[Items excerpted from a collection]
START

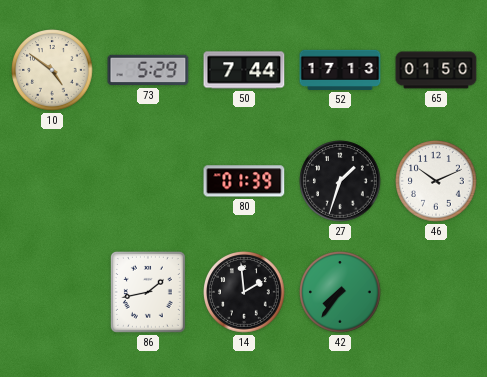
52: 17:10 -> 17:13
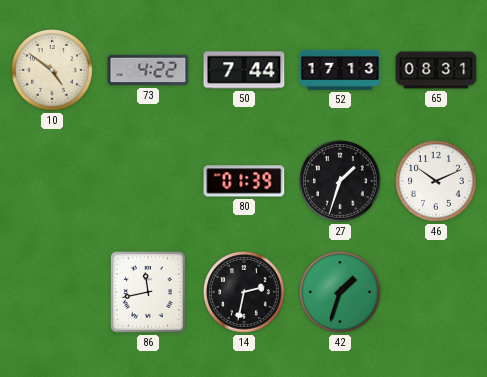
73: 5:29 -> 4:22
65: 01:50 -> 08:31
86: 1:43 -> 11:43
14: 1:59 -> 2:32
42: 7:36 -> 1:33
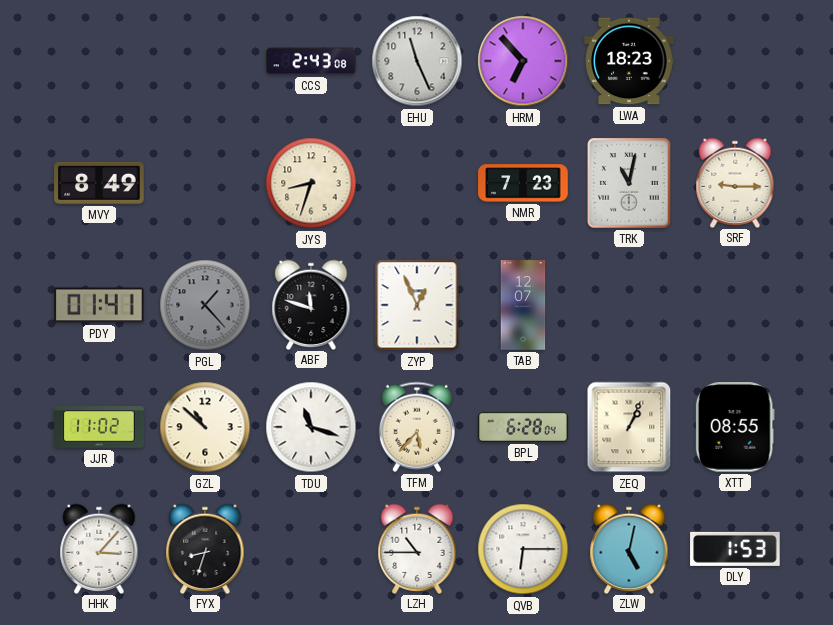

END

◆ Aim of the task ◆
Copy everything above from the line containing "73: 5:29 -> 4:22" down to the end of the items, leaving out the pictures.

◆ Output ◆
73: 5:29 -> 4:22
65: 01:50 -> 08:31
86: 1:43 -> 11:43
14: 1:59 -> 2:32
42: 7:36 -> 1:33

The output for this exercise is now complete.